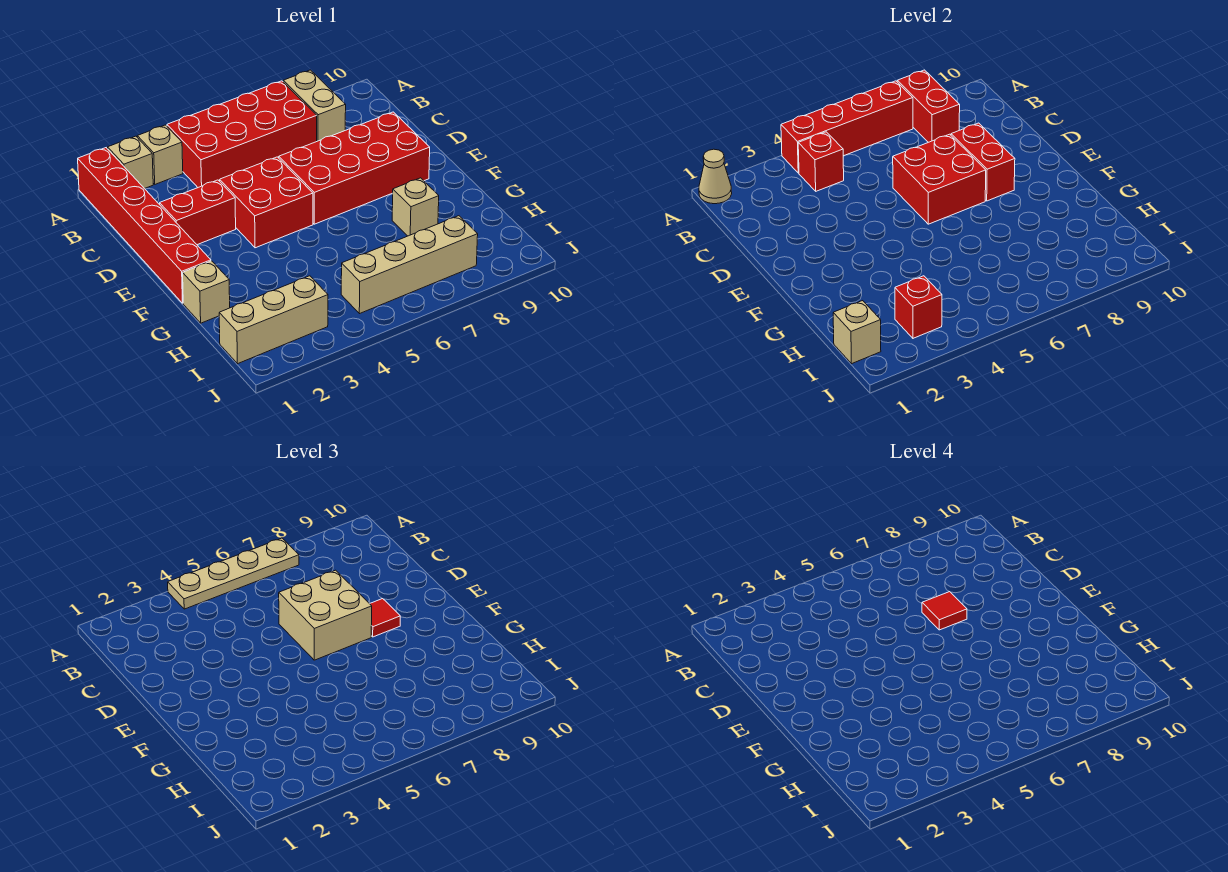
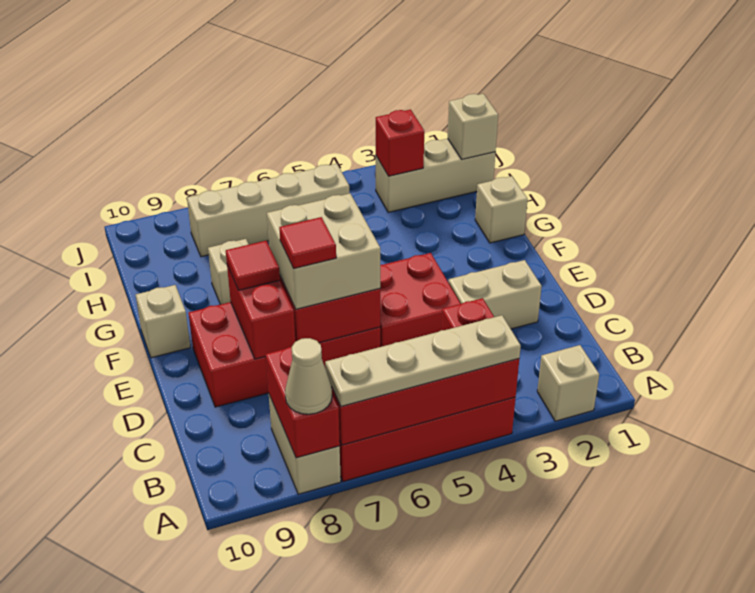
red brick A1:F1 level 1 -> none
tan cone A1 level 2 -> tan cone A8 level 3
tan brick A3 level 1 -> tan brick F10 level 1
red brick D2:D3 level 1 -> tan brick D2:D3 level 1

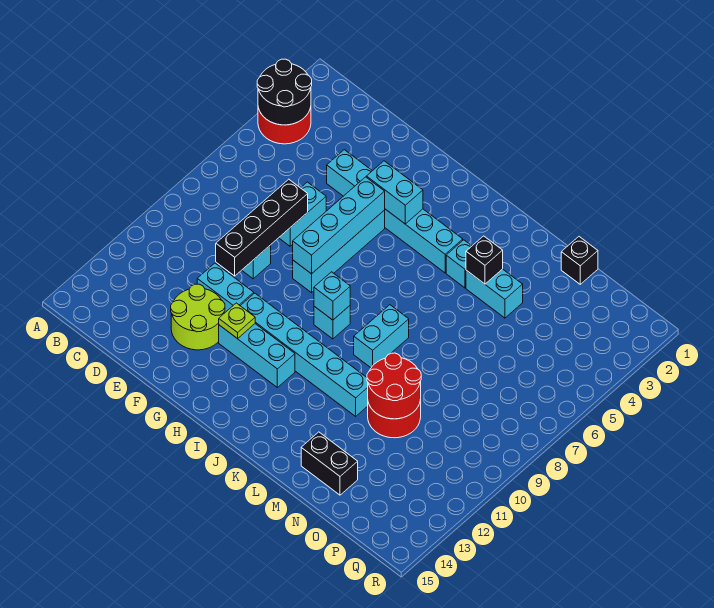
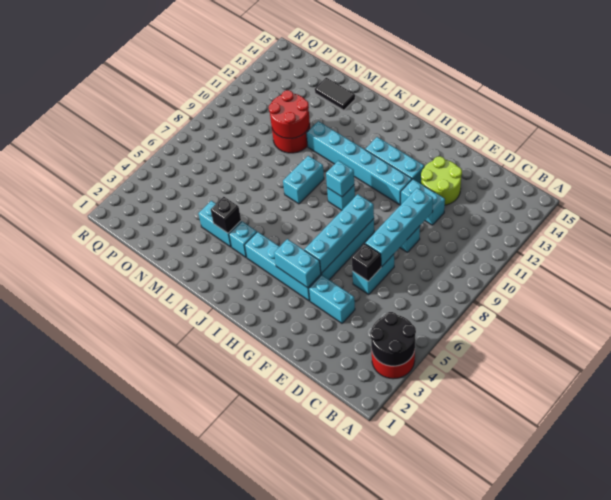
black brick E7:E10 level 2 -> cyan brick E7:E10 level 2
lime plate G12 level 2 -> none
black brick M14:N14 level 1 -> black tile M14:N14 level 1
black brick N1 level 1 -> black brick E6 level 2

.....

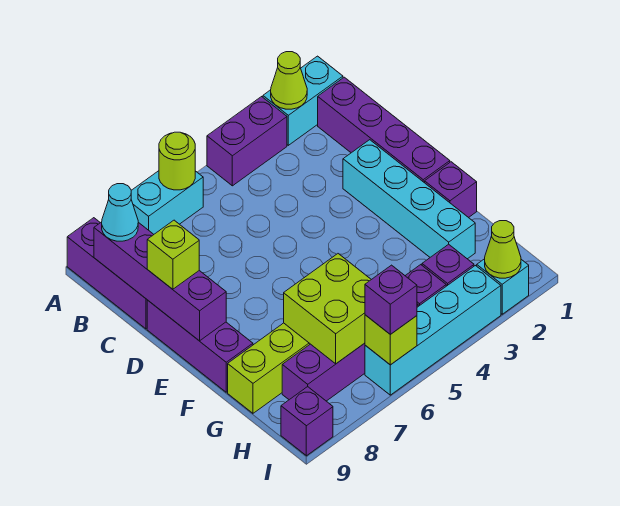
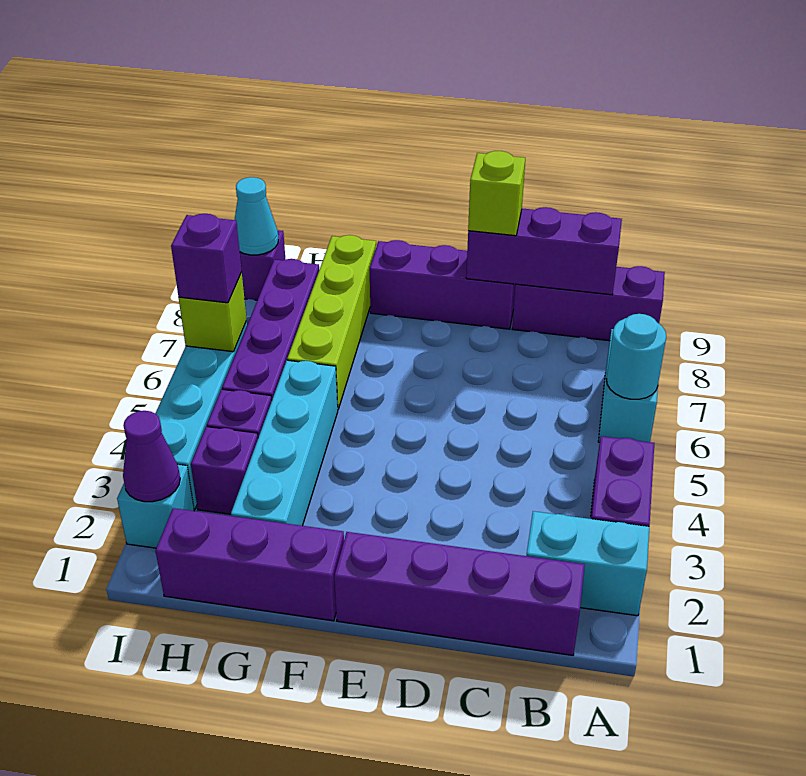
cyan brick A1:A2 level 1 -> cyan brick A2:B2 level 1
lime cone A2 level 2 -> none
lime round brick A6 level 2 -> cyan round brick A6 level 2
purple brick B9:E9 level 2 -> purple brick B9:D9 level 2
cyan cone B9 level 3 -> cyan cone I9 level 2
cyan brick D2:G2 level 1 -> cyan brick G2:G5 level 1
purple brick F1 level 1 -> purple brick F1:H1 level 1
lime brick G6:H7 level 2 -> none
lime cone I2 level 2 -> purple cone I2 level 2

.....

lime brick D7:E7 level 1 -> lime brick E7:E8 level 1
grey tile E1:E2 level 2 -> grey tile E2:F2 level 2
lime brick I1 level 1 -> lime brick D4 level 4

.....

§ **What is expected**:
Note each line above that holds "cone", then copy all of them.

§ **Result of this task**:
tan cone A1 level 2 -> tan cone A8 level 3
lime cone A2 level 2 -> none
cyan cone B9 level 3 -> cyan cone I9 level 2
lime cone I2 level 2 -> purple cone I2 level 2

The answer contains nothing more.